(Items listed in a dataset)
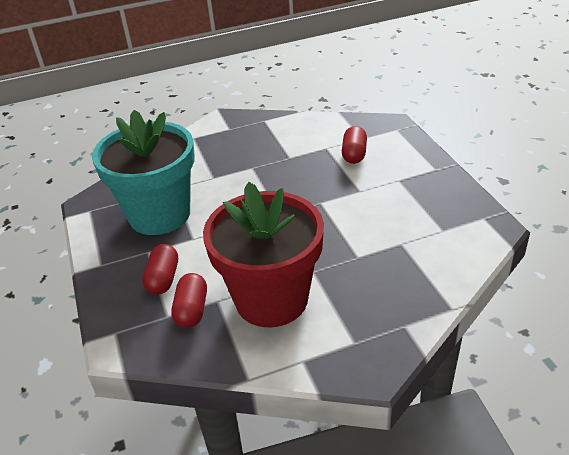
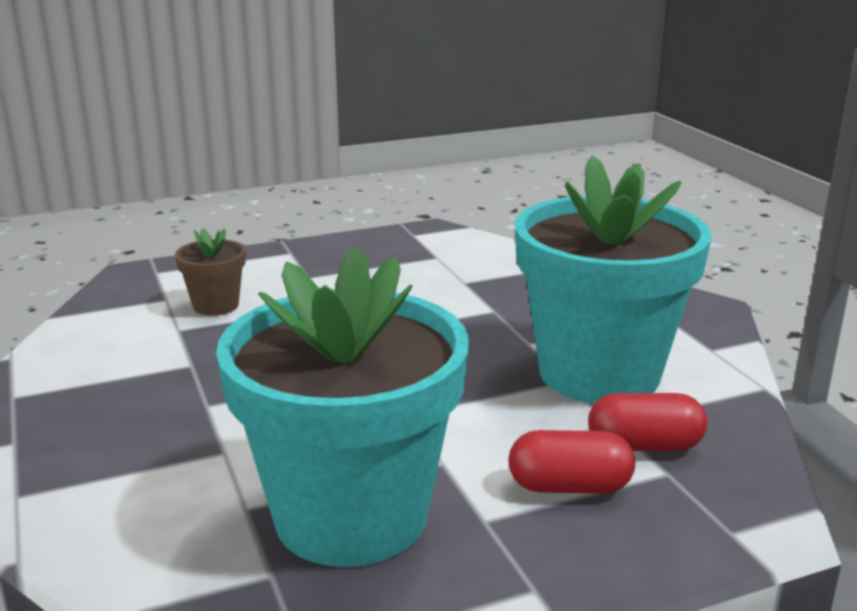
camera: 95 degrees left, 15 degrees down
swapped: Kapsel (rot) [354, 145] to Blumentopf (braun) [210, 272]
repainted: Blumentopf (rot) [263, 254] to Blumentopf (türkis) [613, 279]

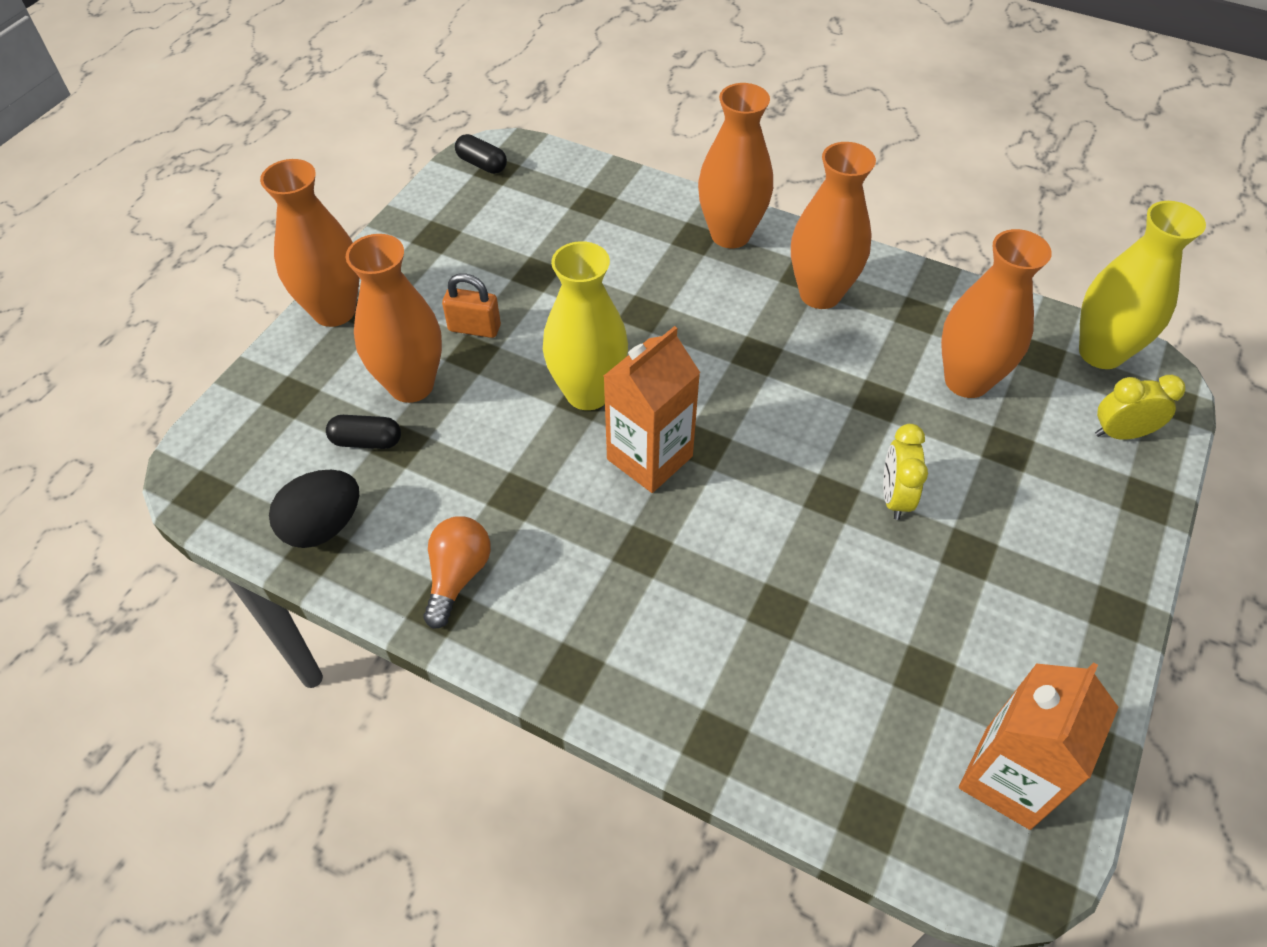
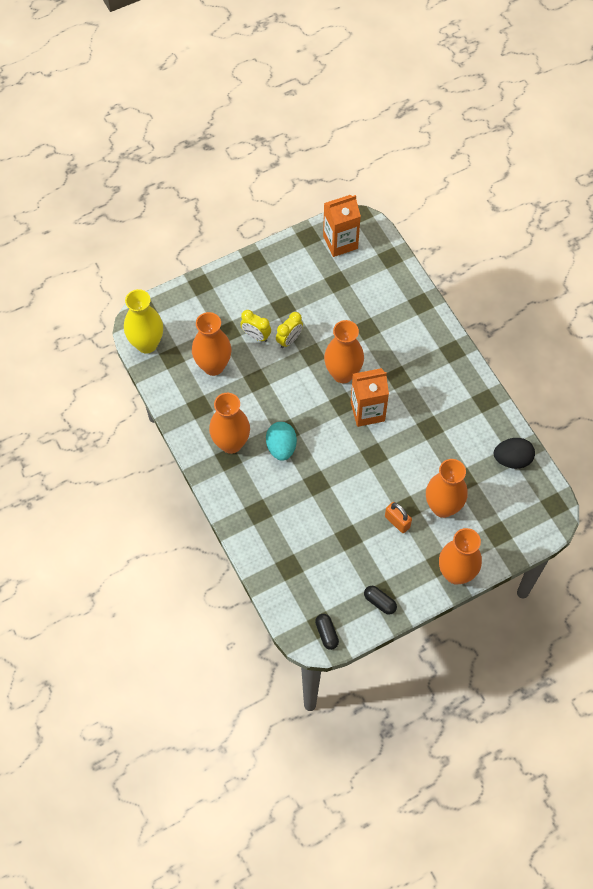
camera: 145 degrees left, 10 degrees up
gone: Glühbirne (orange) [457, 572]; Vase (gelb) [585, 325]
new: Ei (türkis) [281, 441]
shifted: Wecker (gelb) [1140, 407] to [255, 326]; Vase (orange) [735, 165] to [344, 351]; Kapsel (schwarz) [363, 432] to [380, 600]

__What this task involves__: The job here is to write out the records exactly, pictures excluded.

__Solution to the exercise__:
camera: 95 degrees left, 15 degrees down
swapped: Kapsel (rot) [354, 145] to Blumentopf (braun) [210, 272]
repainted: Blumentopf (rot) [263, 254] to Blumentopf (türkis) [613, 279]

camera: 145 degrees left, 10 degrees up
gone: Glühbirne (orange) [457, 572]; Vase (gelb) [585, 325]
new: Ei (türkis) [281, 441]
shifted: Wecker (gelb) [1140, 407] to [255, 326]; Vase (orange) [735, 165] to [344, 351]; Kapsel (schwarz) [363, 432] to [380, 600]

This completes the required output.